▸ TASK TO CARRY OUT: Starting at the line that contains "(58, 482) = (108, 485): brown", restate each line word for word through the final line of the data, keeping both ends.

▸ DATA FOR THIS TASK:
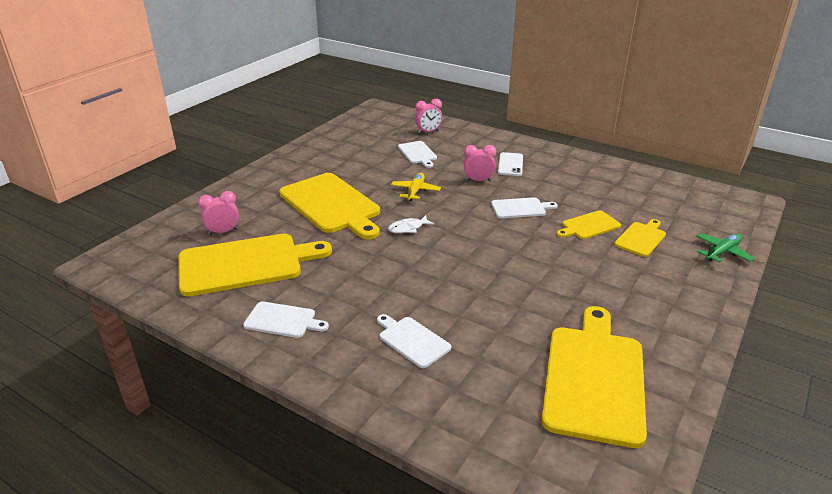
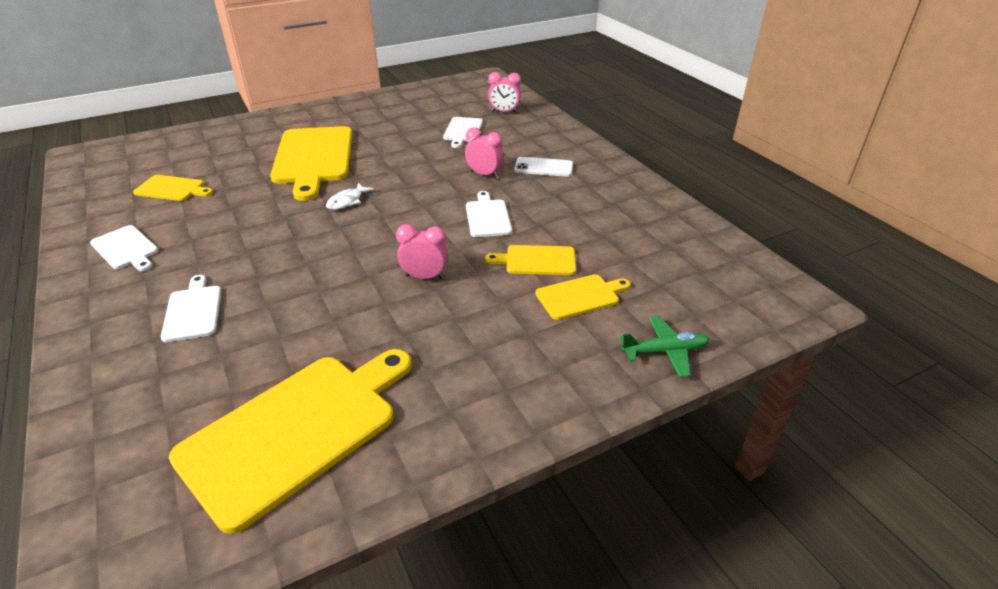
camera: 30 degrees right, 5 degrees up
(223, 232) = (196, 155): pink clock -> pink clock (424, 277)
(246, 264) = (172, 189): yellow cutting board -> yellow cutting board, size x0.49
(408, 228) = (347, 201): white fish -> white fish turned 60 degrees counterclockwise
(415, 191) = (406, 167): yellow plane -> none
(510, 164) = (543, 167): white phone -> white phone turned 60 degrees clockwise
(520, 208) = (487, 217): white cutting board -> white cutting board turned 120 degrees counterclockwise

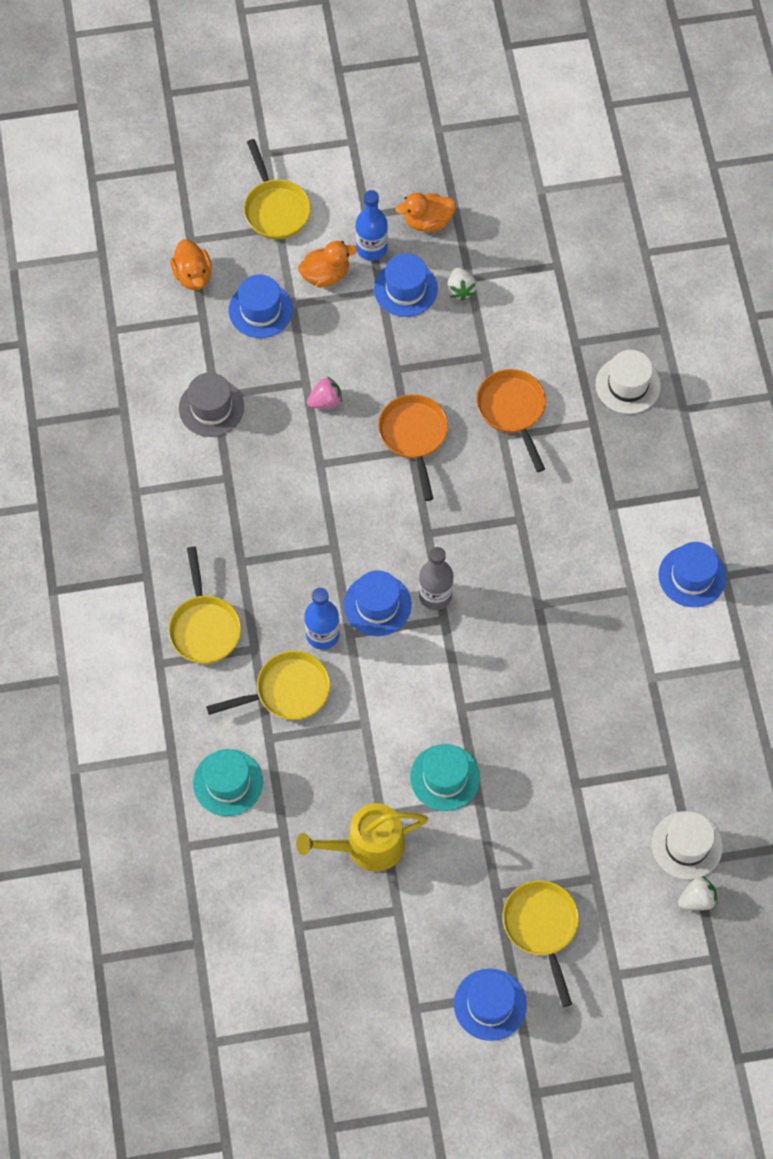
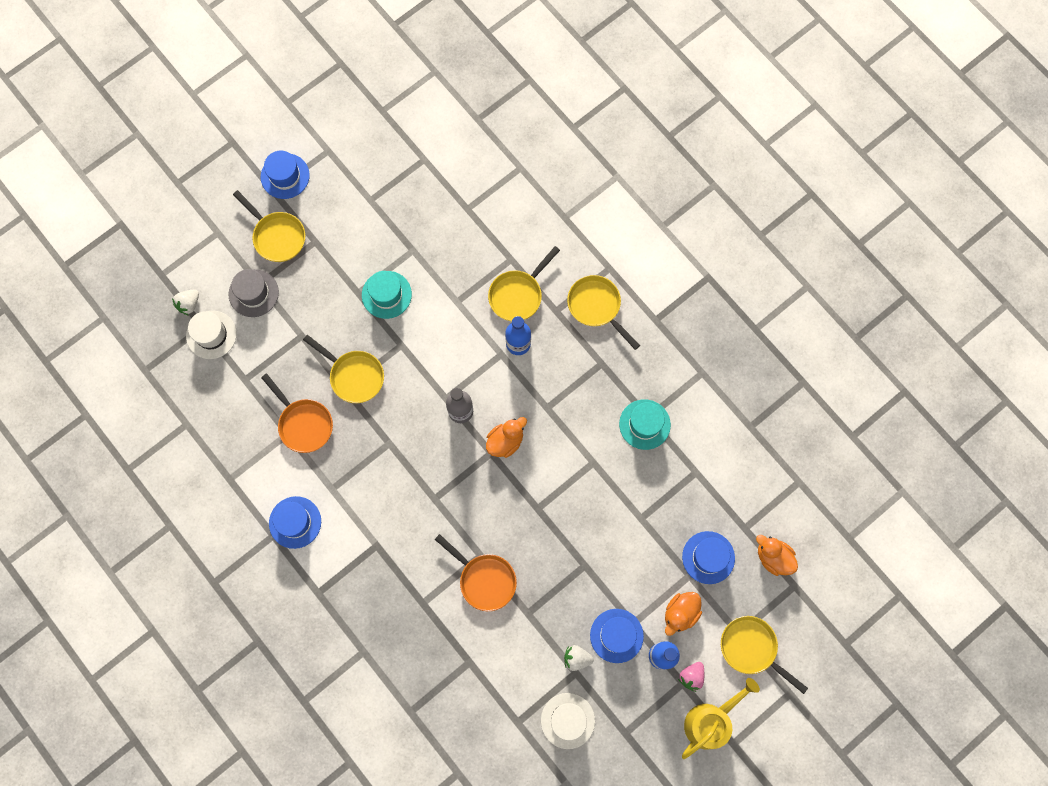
camera: 150 degrees right, 10 degrees up
(211, 408) = (693, 462): grey hat -> grey hat (253, 293)
(228, 782) = (519, 218): turquoise hat -> turquoise hat (644, 424)
(325, 401) = (618, 512): pink strawberry -> pink strawberry (691, 676)
(367, 845) = (410, 227): yellow watering can -> yellow watering can (710, 721)
(377, 605) = (495, 383): blue hat -> none
(414, 437) = (541, 519): orange pan -> orange pan (303, 423)
(427, 221) = (634, 704): orange duck -> orange duck (505, 441)
(460, 290) = (576, 658): white strawberry -> white strawberry turned 45 degrees counterclockwise
(537, 702) = (354, 376): none -> yellow pan
(628, 385) = (413, 648): white hat -> white hat (567, 720)

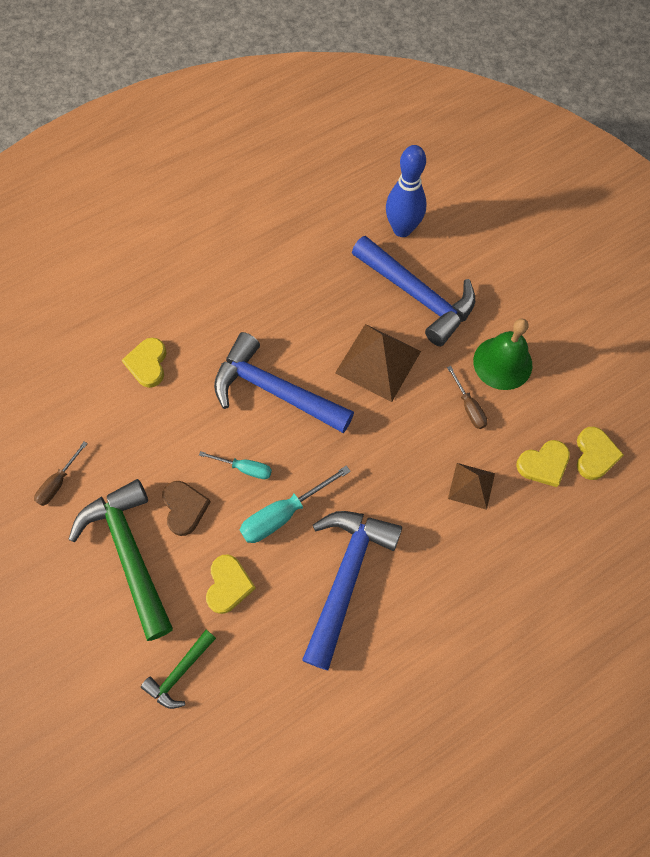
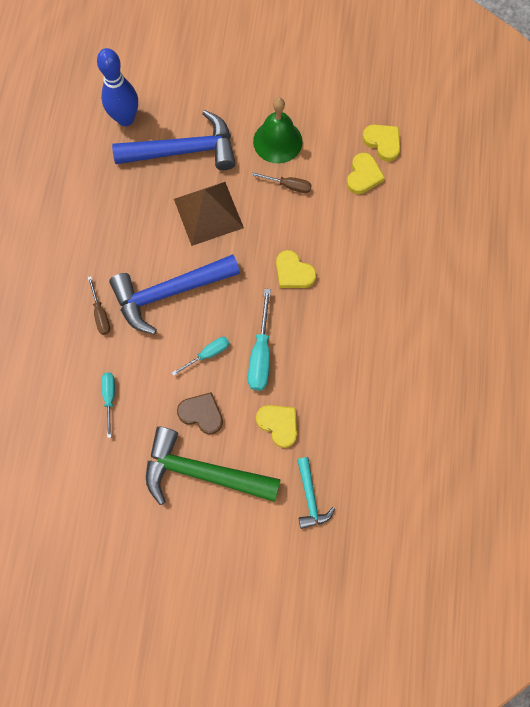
camera: 50 degrees left, 5 degrees up
(58, 482) = (108, 485): brown screwdriver -> brown screwdriver (100, 314)
(138, 420) = (109, 398): none -> turquoise screwdriver
(148, 364) = (71, 360): yellow heart -> yellow heart (293, 272)
(179, 673) = (310, 498): green hammer -> turquoise hammer
(346, 576) = (334, 348): blue hammer -> none
(471, 486) = (341, 228): brown pyramid -> none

▸ FINAL ANSWER:
(58, 482) = (108, 485): brown screwdriver -> brown screwdriver (100, 314)
(138, 420) = (109, 398): none -> turquoise screwdriver
(148, 364) = (71, 360): yellow heart -> yellow heart (293, 272)
(179, 673) = (310, 498): green hammer -> turquoise hammer
(346, 576) = (334, 348): blue hammer -> none
(471, 486) = (341, 228): brown pyramid -> none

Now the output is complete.